### [Directive]
Each line below that holds the word "moved" counts once. Say how many such lines there are, and no more.

________

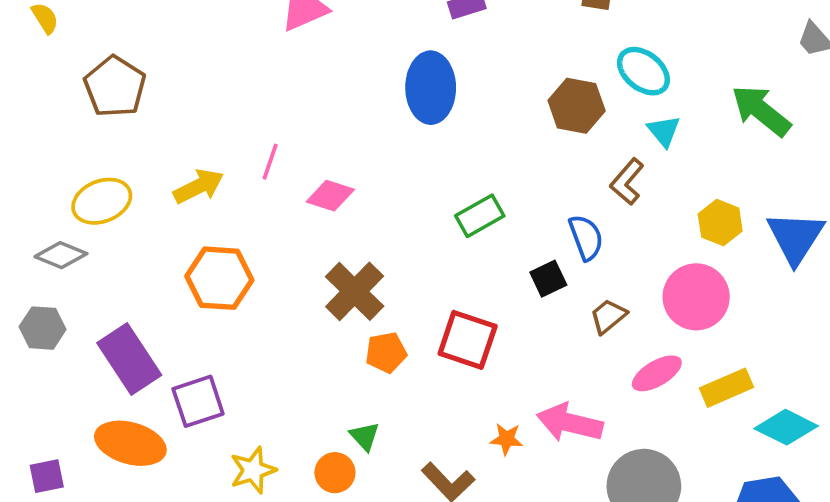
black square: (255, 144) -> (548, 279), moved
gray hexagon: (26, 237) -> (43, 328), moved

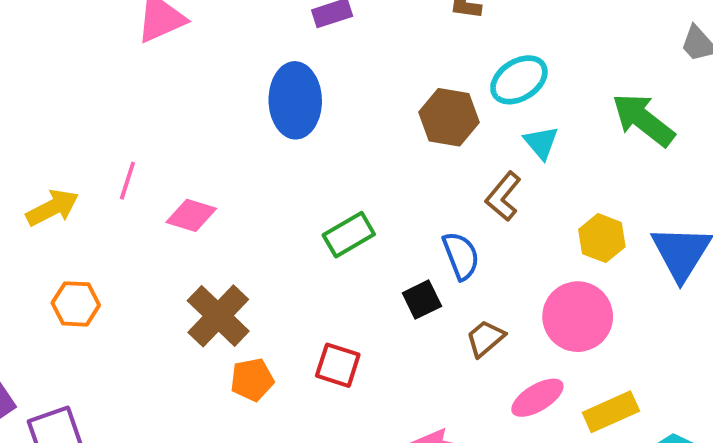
cyan ellipse: (643, 71) -> (519, 80), turned -70
orange hexagon: (219, 278) -> (76, 304), size x0.7
red square: (468, 340) -> (338, 365), size x0.7

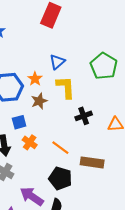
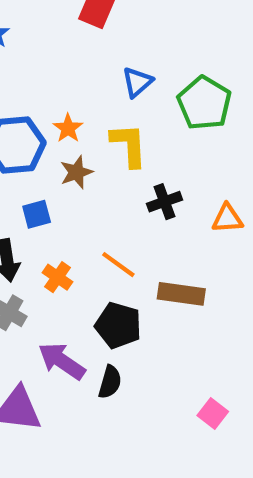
blue triangle: (57, 62) -> (137, 82), moved
orange cross: (30, 142) -> (58, 277), moved

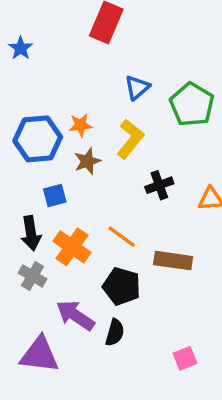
orange star: (68, 128) -> (81, 125), turned 30
yellow L-shape: (129, 145) -> (130, 139), turned 42
orange cross: (58, 277) -> (72, 247), size x1.5
pink square: (213, 413) -> (185, 358), moved, turned 30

________

### [Task solution]
5